* YOUR INSTRUCTIONS
Each line of the listing below must be retyped as given.

* DATASET
---

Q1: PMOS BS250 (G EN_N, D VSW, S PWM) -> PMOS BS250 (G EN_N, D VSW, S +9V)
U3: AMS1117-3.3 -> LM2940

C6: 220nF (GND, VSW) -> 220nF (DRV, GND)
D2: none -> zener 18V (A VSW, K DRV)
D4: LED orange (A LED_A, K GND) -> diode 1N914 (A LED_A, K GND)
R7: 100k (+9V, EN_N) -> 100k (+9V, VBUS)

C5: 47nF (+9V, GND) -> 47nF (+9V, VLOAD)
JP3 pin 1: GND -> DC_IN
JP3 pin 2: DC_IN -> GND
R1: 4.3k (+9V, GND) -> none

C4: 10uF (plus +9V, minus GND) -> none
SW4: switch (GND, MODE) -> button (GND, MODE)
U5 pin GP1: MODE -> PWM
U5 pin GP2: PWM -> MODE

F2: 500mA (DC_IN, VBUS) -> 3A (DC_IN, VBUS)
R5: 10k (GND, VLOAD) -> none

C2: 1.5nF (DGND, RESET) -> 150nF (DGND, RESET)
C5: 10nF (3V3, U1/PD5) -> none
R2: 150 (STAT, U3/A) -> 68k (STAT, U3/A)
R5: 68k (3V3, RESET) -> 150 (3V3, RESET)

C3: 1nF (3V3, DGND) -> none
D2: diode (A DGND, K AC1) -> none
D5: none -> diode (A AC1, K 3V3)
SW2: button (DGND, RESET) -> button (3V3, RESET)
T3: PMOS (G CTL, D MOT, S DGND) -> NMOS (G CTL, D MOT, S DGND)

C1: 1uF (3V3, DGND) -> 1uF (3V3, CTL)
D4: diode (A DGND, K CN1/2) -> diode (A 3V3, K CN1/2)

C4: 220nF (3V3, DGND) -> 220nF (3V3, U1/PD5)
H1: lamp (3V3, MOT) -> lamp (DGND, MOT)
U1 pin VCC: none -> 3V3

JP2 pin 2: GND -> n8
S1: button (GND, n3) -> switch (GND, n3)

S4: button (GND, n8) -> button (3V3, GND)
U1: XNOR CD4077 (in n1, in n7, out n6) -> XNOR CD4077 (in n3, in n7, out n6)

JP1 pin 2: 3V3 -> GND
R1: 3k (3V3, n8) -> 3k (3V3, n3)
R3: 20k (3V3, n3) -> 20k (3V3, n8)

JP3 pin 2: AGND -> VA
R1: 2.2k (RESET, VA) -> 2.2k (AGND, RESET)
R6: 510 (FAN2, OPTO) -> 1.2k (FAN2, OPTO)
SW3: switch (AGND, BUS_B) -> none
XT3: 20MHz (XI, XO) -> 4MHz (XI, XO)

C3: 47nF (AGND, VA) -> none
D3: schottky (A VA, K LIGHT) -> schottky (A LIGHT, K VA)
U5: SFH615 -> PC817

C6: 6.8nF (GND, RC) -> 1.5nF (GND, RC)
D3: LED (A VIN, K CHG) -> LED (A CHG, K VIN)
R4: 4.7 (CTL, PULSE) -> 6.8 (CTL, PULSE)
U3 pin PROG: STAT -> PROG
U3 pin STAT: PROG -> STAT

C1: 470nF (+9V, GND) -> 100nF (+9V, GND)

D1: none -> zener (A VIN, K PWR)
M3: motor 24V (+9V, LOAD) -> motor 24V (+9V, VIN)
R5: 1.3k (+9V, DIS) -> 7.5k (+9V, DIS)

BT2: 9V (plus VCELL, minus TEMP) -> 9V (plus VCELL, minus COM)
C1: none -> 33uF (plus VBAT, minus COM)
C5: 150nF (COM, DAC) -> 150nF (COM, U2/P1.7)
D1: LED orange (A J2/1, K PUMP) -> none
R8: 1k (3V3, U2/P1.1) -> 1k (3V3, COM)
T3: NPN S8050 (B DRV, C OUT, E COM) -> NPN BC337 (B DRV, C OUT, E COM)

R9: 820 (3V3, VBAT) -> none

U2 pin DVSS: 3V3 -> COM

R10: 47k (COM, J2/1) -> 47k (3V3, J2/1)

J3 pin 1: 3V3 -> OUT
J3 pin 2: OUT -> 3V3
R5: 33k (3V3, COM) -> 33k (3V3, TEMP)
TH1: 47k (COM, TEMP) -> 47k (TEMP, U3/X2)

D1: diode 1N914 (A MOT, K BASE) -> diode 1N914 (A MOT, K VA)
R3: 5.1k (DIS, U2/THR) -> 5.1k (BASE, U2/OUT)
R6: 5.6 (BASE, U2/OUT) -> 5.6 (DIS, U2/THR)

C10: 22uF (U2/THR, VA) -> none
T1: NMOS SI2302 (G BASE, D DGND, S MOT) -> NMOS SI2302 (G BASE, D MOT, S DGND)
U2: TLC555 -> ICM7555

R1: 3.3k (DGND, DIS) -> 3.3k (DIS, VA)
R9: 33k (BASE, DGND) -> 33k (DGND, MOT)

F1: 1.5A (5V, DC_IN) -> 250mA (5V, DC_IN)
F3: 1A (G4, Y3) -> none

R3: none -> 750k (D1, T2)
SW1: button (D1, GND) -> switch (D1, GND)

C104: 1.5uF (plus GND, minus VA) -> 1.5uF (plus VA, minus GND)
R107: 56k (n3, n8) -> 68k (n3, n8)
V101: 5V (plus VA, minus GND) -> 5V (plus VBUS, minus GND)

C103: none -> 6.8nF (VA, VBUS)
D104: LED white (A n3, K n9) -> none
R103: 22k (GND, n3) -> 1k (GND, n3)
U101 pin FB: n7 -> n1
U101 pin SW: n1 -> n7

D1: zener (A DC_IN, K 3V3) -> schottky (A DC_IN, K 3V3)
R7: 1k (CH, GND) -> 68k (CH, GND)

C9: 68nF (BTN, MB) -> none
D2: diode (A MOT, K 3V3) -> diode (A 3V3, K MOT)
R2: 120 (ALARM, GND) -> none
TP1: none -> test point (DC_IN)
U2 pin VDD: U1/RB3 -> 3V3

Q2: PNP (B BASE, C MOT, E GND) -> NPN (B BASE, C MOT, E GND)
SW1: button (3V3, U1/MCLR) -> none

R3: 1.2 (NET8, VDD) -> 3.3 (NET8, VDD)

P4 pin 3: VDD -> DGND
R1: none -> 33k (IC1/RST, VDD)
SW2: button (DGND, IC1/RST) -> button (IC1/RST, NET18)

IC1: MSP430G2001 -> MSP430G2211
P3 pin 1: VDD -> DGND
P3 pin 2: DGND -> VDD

---

* SOLUTION
Q1: PMOS BS250 (G EN_N, D VSW, S PWM) -> PMOS BS250 (G EN_N, D VSW, S +9V)
U3: AMS1117-3.3 -> LM2940

C6: 220nF (GND, VSW) -> 220nF (DRV, GND)
D2: none -> zener 18V (A VSW, K DRV)
D4: LED orange (A LED_A, K GND) -> diode 1N914 (A LED_A, K GND)
R7: 100k (+9V, EN_N) -> 100k (+9V, VBUS)

C5: 47nF (+9V, GND) -> 47nF (+9V, VLOAD)
JP3 pin 1: GND -> DC_IN
JP3 pin 2: DC_IN -> GND
R1: 4.3k (+9V, GND) -> none

C4: 10uF (plus +9V, minus GND) -> none
SW4: switch (GND, MODE) -> button (GND, MODE)
U5 pin GP1: MODE -> PWM
U5 pin GP2: PWM -> MODE

F2: 500mA (DC_IN, VBUS) -> 3A (DC_IN, VBUS)
R5: 10k (GND, VLOAD) -> none

C2: 1.5nF (DGND, RESET) -> 150nF (DGND, RESET)
C5: 10nF (3V3, U1/PD5) -> none
R2: 150 (STAT, U3/A) -> 68k (STAT, U3/A)
R5: 68k (3V3, RESET) -> 150 (3V3, RESET)

C3: 1nF (3V3, DGND) -> none
D2: diode (A DGND, K AC1) -> none
D5: none -> diode (A AC1, K 3V3)
SW2: button (DGND, RESET) -> button (3V3, RESET)
T3: PMOS (G CTL, D MOT, S DGND) -> NMOS (G CTL, D MOT, S DGND)

C1: 1uF (3V3, DGND) -> 1uF (3V3, CTL)
D4: diode (A DGND, K CN1/2) -> diode (A 3V3, K CN1/2)

C4: 220nF (3V3, DGND) -> 220nF (3V3, U1/PD5)
H1: lamp (3V3, MOT) -> lamp (DGND, MOT)
U1 pin VCC: none -> 3V3

JP2 pin 2: GND -> n8
S1: button (GND, n3) -> switch (GND, n3)

S4: button (GND, n8) -> button (3V3, GND)
U1: XNOR CD4077 (in n1, in n7, out n6) -> XNOR CD4077 (in n3, in n7, out n6)

JP1 pin 2: 3V3 -> GND
R1: 3k (3V3, n8) -> 3k (3V3, n3)
R3: 20k (3V3, n3) -> 20k (3V3, n8)

JP3 pin 2: AGND -> VA
R1: 2.2k (RESET, VA) -> 2.2k (AGND, RESET)
R6: 510 (FAN2, OPTO) -> 1.2k (FAN2, OPTO)
SW3: switch (AGND, BUS_B) -> none
XT3: 20MHz (XI, XO) -> 4MHz (XI, XO)

C3: 47nF (AGND, VA) -> none
D3: schottky (A VA, K LIGHT) -> schottky (A LIGHT, K VA)
U5: SFH615 -> PC817

C6: 6.8nF (GND, RC) -> 1.5nF (GND, RC)
D3: LED (A VIN, K CHG) -> LED (A CHG, K VIN)
R4: 4.7 (CTL, PULSE) -> 6.8 (CTL, PULSE)
U3 pin PROG: STAT -> PROG
U3 pin STAT: PROG -> STAT

C1: 470nF (+9V, GND) -> 100nF (+9V, GND)

D1: none -> zener (A VIN, K PWR)
M3: motor 24V (+9V, LOAD) -> motor 24V (+9V, VIN)
R5: 1.3k (+9V, DIS) -> 7.5k (+9V, DIS)

BT2: 9V (plus VCELL, minus TEMP) -> 9V (plus VCELL, minus COM)
C1: none -> 33uF (plus VBAT, minus COM)
C5: 150nF (COM, DAC) -> 150nF (COM, U2/P1.7)
D1: LED orange (A J2/1, K PUMP) -> none
R8: 1k (3V3, U2/P1.1) -> 1k (3V3, COM)
T3: NPN S8050 (B DRV, C OUT, E COM) -> NPN BC337 (B DRV, C OUT, E COM)

R9: 820 (3V3, VBAT) -> none

U2 pin DVSS: 3V3 -> COM

R10: 47k (COM, J2/1) -> 47k (3V3, J2/1)

J3 pin 1: 3V3 -> OUT
J3 pin 2: OUT -> 3V3
R5: 33k (3V3, COM) -> 33k (3V3, TEMP)
TH1: 47k (COM, TEMP) -> 47k (TEMP, U3/X2)

D1: diode 1N914 (A MOT, K BASE) -> diode 1N914 (A MOT, K VA)
R3: 5.1k (DIS, U2/THR) -> 5.1k (BASE, U2/OUT)
R6: 5.6 (BASE, U2/OUT) -> 5.6 (DIS, U2/THR)

C10: 22uF (U2/THR, VA) -> none
T1: NMOS SI2302 (G BASE, D DGND, S MOT) -> NMOS SI2302 (G BASE, D MOT, S DGND)
U2: TLC555 -> ICM7555

R1: 3.3k (DGND, DIS) -> 3.3k (DIS, VA)
R9: 33k (BASE, DGND) -> 33k (DGND, MOT)

F1: 1.5A (5V, DC_IN) -> 250mA (5V, DC_IN)
F3: 1A (G4, Y3) -> none

R3: none -> 750k (D1, T2)
SW1: button (D1, GND) -> switch (D1, GND)

C104: 1.5uF (plus GND, minus VA) -> 1.5uF (plus VA, minus GND)
R107: 56k (n3, n8) -> 68k (n3, n8)
V101: 5V (plus VA, minus GND) -> 5V (plus VBUS, minus GND)

C103: none -> 6.8nF (VA, VBUS)
D104: LED white (A n3, K n9) -> none
R103: 22k (GND, n3) -> 1k (GND, n3)
U101 pin FB: n7 -> n1
U101 pin SW: n1 -> n7

D1: zener (A DC_IN, K 3V3) -> schottky (A DC_IN, K 3V3)
R7: 1k (CH, GND) -> 68k (CH, GND)

C9: 68nF (BTN, MB) -> none
D2: diode (A MOT, K 3V3) -> diode (A 3V3, K MOT)
R2: 120 (ALARM, GND) -> none
TP1: none -> test point (DC_IN)
U2 pin VDD: U1/RB3 -> 3V3

Q2: PNP (B BASE, C MOT, E GND) -> NPN (B BASE, C MOT, E GND)
SW1: button (3V3, U1/MCLR) -> none

R3: 1.2 (NET8, VDD) -> 3.3 (NET8, VDD)

P4 pin 3: VDD -> DGND
R1: none -> 33k (IC1/RST, VDD)
SW2: button (DGND, IC1/RST) -> button (IC1/RST, NET18)

IC1: MSP430G2001 -> MSP430G2211
P3 pin 1: VDD -> DGND
P3 pin 2: DGND -> VDD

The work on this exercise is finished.